• _PROBLEM TO SOLVE_
Beginning with the line that contains "camera: 150 degrees right, 25 degrees up", transcribe every line down to the end of the entries, exactly, and no other lines.

THE RECORDS: Begin

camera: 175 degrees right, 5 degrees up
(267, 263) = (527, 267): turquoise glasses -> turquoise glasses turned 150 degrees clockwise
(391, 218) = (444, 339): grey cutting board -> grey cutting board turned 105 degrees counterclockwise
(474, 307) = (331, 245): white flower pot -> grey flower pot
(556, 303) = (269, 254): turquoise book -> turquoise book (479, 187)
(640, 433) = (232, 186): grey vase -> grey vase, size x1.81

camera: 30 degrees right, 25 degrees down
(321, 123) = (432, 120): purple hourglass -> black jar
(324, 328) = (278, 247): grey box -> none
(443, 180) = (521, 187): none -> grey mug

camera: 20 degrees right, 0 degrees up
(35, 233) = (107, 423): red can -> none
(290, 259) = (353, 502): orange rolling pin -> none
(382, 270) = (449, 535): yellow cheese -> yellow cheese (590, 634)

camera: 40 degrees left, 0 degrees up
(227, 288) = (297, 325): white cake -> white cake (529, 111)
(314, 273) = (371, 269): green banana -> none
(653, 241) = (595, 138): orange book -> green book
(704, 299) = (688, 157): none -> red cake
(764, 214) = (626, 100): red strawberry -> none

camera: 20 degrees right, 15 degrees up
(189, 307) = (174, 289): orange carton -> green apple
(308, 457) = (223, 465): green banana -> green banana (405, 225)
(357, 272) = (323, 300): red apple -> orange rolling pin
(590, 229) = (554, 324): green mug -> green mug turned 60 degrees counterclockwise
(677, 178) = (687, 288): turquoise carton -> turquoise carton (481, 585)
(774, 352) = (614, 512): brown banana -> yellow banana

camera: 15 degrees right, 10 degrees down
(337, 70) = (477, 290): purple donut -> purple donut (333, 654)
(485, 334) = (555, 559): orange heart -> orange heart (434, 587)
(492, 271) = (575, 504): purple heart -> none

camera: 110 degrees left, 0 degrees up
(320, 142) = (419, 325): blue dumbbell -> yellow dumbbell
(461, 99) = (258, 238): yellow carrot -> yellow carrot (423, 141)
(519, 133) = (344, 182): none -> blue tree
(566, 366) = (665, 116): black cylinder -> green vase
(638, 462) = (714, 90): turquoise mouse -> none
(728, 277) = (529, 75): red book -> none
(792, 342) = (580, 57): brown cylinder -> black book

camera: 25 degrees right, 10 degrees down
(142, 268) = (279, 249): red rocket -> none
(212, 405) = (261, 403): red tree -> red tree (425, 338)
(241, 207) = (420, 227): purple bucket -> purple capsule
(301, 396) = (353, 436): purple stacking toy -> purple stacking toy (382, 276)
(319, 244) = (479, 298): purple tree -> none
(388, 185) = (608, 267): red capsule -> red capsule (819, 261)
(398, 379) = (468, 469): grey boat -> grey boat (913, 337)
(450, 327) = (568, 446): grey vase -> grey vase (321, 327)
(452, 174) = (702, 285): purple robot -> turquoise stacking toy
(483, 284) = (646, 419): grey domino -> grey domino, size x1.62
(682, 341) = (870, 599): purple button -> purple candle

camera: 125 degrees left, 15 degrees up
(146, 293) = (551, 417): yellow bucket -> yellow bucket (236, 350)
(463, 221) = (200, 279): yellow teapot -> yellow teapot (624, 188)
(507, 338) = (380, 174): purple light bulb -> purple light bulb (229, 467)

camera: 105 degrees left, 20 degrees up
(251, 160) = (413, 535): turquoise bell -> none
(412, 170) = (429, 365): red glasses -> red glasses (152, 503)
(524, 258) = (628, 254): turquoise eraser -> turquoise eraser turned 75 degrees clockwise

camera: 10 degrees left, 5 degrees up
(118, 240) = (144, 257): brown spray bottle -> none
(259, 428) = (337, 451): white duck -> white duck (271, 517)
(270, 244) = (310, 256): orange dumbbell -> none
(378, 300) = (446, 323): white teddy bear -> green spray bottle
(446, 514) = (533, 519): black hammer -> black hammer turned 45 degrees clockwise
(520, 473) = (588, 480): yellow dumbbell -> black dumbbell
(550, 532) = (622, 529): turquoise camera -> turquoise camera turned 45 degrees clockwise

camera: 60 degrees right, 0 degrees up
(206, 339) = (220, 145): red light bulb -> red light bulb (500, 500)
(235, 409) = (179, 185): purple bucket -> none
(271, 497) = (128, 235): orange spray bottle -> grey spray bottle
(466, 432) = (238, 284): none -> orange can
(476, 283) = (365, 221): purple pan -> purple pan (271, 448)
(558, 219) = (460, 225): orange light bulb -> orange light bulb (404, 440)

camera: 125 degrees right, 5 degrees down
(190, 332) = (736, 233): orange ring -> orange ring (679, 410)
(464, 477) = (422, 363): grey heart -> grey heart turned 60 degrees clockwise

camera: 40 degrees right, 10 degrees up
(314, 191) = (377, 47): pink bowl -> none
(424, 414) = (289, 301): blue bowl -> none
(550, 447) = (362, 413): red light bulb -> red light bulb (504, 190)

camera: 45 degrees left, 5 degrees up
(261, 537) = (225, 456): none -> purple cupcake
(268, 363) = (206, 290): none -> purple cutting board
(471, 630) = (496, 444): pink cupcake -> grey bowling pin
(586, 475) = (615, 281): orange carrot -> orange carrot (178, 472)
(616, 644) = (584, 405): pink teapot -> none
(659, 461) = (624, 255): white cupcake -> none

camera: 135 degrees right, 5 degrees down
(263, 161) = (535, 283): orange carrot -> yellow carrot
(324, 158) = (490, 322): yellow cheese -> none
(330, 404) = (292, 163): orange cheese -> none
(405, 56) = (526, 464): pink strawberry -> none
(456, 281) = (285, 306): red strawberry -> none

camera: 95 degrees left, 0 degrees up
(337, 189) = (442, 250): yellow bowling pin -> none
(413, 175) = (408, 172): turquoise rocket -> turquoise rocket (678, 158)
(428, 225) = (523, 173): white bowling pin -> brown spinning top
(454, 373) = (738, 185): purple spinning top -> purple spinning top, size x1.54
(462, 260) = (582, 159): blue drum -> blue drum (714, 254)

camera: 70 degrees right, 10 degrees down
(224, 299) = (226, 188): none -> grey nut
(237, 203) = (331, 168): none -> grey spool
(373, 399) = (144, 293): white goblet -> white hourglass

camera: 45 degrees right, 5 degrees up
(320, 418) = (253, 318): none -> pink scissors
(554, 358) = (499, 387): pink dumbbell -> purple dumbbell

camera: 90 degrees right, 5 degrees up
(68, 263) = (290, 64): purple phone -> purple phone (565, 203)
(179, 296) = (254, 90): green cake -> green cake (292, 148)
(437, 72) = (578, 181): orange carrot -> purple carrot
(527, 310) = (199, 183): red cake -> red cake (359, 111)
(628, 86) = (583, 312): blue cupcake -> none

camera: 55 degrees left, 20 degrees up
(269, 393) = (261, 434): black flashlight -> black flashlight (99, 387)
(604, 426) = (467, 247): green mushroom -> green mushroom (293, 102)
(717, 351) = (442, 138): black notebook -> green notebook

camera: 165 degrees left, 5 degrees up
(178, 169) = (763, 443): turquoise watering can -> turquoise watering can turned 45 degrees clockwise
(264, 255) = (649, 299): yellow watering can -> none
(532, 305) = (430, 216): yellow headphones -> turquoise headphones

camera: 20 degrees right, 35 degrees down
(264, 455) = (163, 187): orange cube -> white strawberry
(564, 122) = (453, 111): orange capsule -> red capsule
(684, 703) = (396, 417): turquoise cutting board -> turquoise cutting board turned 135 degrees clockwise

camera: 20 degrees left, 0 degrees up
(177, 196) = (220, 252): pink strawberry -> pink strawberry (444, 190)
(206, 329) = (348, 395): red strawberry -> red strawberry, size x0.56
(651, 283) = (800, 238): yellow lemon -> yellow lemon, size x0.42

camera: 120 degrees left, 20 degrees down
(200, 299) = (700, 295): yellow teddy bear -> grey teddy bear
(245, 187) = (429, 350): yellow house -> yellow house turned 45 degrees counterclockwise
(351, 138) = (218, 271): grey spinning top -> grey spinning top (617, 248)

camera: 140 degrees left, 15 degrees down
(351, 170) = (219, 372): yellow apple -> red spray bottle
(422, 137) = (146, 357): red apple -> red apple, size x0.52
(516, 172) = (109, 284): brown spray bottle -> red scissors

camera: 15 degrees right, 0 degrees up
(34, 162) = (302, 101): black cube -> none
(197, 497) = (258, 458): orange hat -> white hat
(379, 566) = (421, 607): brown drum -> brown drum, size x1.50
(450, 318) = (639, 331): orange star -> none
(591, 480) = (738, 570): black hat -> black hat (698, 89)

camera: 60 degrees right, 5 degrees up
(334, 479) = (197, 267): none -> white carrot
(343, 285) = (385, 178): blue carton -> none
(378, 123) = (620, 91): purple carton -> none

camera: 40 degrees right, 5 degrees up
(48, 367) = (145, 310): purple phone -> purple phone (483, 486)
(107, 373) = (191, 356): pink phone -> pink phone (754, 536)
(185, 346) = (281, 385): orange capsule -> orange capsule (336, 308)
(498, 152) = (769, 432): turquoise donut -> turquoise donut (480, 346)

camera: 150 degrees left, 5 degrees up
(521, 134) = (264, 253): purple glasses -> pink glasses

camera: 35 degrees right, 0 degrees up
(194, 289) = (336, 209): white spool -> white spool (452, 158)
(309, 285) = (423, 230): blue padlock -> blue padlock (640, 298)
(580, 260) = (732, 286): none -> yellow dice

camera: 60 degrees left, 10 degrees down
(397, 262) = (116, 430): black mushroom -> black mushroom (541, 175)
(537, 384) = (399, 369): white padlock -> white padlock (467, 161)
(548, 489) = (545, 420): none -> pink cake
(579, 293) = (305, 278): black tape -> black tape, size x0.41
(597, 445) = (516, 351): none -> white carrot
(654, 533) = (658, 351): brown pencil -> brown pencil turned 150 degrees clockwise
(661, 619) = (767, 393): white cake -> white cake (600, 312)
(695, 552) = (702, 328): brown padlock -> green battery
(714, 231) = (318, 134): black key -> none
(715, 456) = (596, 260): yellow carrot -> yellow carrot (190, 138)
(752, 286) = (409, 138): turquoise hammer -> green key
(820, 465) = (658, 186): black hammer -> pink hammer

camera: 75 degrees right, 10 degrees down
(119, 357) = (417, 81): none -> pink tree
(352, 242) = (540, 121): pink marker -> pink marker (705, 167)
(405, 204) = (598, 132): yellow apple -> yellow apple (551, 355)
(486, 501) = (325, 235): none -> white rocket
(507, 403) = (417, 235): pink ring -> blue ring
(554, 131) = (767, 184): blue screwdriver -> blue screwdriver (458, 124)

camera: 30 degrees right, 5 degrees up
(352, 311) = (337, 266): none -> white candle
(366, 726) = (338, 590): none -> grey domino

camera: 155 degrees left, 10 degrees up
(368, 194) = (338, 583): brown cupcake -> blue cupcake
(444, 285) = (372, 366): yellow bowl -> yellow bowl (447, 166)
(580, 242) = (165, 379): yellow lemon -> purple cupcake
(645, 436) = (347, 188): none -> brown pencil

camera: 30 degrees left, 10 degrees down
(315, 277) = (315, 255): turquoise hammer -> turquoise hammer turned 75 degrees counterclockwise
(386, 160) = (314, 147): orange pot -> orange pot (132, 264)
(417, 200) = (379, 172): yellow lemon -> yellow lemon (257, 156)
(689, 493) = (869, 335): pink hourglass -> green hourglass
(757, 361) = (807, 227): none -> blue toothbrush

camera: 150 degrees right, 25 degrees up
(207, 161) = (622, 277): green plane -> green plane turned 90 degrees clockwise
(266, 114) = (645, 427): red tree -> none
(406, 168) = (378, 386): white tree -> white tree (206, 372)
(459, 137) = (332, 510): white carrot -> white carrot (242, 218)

THE RECORDS: End

• _EXERCISE RESULT_
camera: 150 degrees right, 25 degrees up
(207, 161) = (622, 277): green plane -> green plane turned 90 degrees clockwise
(266, 114) = (645, 427): red tree -> none
(406, 168) = (378, 386): white tree -> white tree (206, 372)
(459, 137) = (332, 510): white carrot -> white carrot (242, 218)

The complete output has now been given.